- [Exercise objective]:
Set out the lines of the listing, from its first line through the line containing "lute [92, 1269]" (both included), as a JSON list of strings with one string per line and blank lines left out.

- [Data to process]:
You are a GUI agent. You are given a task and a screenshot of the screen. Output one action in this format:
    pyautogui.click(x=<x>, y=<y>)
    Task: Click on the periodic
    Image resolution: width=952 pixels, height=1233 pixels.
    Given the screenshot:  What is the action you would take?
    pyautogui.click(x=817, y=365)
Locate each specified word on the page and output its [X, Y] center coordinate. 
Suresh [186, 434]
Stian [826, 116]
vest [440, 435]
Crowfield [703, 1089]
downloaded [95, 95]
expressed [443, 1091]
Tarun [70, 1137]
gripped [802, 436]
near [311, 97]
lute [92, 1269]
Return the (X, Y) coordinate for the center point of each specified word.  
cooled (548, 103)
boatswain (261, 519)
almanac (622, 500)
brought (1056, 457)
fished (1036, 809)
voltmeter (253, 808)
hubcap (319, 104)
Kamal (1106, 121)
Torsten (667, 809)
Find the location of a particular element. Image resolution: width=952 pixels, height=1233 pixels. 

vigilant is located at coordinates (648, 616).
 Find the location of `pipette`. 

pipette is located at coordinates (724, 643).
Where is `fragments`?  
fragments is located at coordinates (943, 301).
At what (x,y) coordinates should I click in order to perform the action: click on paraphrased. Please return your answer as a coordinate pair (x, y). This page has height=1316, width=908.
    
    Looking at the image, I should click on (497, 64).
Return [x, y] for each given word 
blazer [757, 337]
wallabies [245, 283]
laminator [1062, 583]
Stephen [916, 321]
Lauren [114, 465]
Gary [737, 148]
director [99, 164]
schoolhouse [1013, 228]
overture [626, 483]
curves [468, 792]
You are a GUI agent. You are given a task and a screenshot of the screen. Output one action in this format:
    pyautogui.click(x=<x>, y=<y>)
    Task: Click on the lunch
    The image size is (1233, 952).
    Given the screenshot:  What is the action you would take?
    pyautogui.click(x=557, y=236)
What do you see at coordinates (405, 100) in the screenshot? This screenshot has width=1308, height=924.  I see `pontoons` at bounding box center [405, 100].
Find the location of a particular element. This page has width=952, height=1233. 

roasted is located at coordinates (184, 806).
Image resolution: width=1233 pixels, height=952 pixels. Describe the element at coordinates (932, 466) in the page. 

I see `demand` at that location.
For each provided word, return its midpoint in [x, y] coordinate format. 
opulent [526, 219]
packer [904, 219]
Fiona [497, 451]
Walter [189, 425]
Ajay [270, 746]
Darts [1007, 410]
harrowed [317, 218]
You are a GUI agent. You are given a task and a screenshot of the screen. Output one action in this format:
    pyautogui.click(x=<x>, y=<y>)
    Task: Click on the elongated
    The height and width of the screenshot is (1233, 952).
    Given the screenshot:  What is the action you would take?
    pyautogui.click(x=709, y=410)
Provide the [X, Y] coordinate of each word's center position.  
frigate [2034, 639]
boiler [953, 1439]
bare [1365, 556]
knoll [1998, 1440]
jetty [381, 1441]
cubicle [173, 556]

- [Task output]:
[
  "You are a GUI agent. You are given a task and a screenshot of the screen. Output one action in this format:",
  "    pyautogui.click(x=<x>, y=<y>)",
  "    Task: Click on the periodic",
  "    Image resolution: width=952 pixels, height=1233 pixels.",
  "    Given the screenshot:  What is the action you would take?",
  "    pyautogui.click(x=817, y=365)",
  "Locate each specified word on the page and output its [X, Y] center coordinate. ",
  "Suresh [186, 434]",
  "Stian [826, 116]",
  "vest [440, 435]",
  "Crowfield [703, 1089]",
  "downloaded [95, 95]",
  "expressed [443, 1091]",
  "Tarun [70, 1137]",
  "gripped [802, 436]",
  "near [311, 97]",
  "lute [92, 1269]"
]